(Colored object listings)
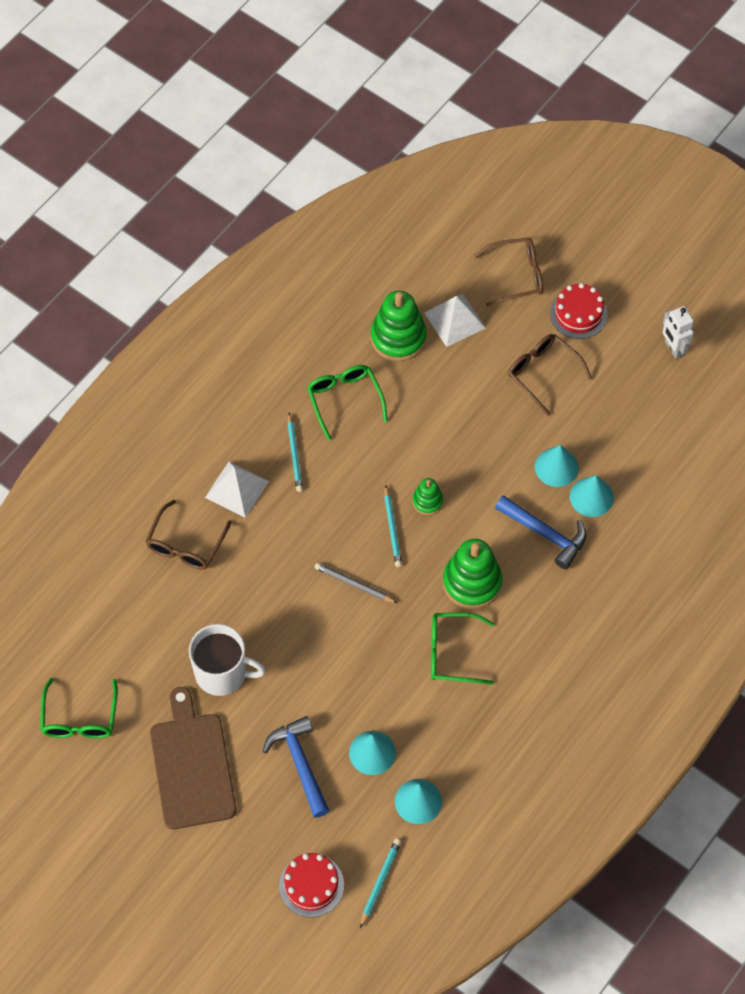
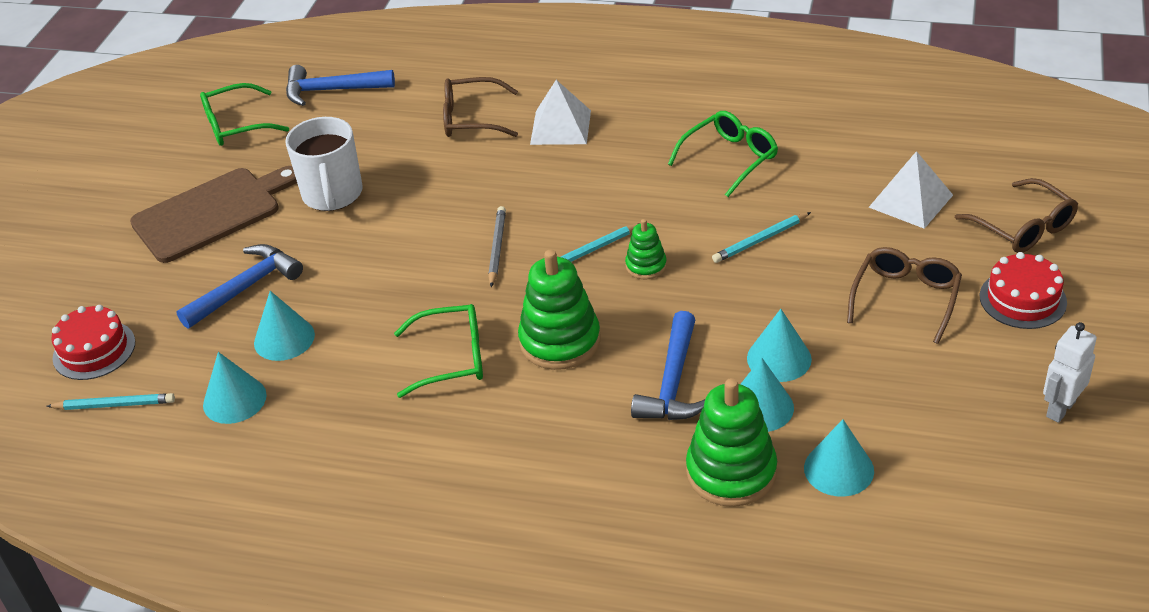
camera: 70 degrees right, 20 degrees down
turquoise pencil [287,413,303,492] -> turquoise pencil moved to [712,212,811,263]
green stacking toy [371,291,427,361] -> green stacking toy moved to [686,378,777,507]
green glasses [431,613,494,685] -> green glasses turned 105 degrees clockwise [394,304,483,398]
none -> blue hammer [286,65,395,106]
none -> turquoise cone [804,419,874,497]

Task item: Output the line containing "green stacking toy [371,291,427,361]" and each line after it through the close of the entries, unchanged and with no other lines.

Task answer:
green stacking toy [371,291,427,361] -> green stacking toy moved to [686,378,777,507]
green glasses [431,613,494,685] -> green glasses turned 105 degrees clockwise [394,304,483,398]
none -> blue hammer [286,65,395,106]
none -> turquoise cone [804,419,874,497]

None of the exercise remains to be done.